Spatial grounding data →
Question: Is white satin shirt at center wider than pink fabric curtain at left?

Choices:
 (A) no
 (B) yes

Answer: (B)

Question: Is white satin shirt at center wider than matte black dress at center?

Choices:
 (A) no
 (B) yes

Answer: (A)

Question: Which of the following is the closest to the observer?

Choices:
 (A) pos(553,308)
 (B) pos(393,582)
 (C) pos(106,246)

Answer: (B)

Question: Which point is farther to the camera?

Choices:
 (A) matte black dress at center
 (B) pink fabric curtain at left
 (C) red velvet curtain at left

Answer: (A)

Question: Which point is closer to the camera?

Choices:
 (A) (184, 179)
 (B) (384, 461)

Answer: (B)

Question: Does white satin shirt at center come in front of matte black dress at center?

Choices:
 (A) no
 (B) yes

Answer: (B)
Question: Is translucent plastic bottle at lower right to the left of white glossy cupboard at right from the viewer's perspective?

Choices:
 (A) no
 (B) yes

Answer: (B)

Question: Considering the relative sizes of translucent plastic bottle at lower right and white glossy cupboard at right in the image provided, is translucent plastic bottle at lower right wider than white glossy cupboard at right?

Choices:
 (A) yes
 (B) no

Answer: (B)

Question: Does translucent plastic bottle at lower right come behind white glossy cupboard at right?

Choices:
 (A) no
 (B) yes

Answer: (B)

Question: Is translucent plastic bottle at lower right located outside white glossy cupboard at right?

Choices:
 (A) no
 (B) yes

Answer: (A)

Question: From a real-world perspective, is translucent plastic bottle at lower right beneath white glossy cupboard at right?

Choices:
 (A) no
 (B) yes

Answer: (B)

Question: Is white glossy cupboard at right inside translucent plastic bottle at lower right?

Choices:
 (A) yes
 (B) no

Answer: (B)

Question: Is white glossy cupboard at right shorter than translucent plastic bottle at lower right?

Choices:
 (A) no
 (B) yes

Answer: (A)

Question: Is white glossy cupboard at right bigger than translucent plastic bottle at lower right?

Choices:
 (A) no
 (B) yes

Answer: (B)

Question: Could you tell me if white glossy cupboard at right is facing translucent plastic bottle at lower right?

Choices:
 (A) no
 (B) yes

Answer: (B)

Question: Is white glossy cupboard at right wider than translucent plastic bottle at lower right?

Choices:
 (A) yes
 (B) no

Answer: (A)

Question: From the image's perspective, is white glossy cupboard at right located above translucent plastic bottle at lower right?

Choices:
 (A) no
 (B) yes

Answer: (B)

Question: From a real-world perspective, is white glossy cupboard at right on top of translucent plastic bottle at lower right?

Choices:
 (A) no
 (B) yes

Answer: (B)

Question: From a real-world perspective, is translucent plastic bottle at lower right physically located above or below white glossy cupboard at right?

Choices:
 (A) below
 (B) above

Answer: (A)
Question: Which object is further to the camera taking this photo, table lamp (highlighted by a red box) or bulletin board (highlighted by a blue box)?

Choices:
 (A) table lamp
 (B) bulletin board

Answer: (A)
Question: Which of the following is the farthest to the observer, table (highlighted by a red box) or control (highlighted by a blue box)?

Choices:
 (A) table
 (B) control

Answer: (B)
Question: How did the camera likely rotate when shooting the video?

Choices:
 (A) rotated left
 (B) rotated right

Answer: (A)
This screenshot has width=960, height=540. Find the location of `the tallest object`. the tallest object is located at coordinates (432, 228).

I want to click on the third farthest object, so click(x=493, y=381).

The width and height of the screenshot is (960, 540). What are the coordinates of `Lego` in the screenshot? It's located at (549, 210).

WORK INSTRUCTIONS →
Which lines in the listing above contain the word "blue"? Copy out each of them.

EXERCISE RESULT →
Question: Which object is further to the camera taking this photo, table lamp (highlighted by a red box) or bulletin board (highlighted by a blue box)?
Question: Which of the following is the farthest to the observer, table (highlighted by a red box) or control (highlighted by a blue box)?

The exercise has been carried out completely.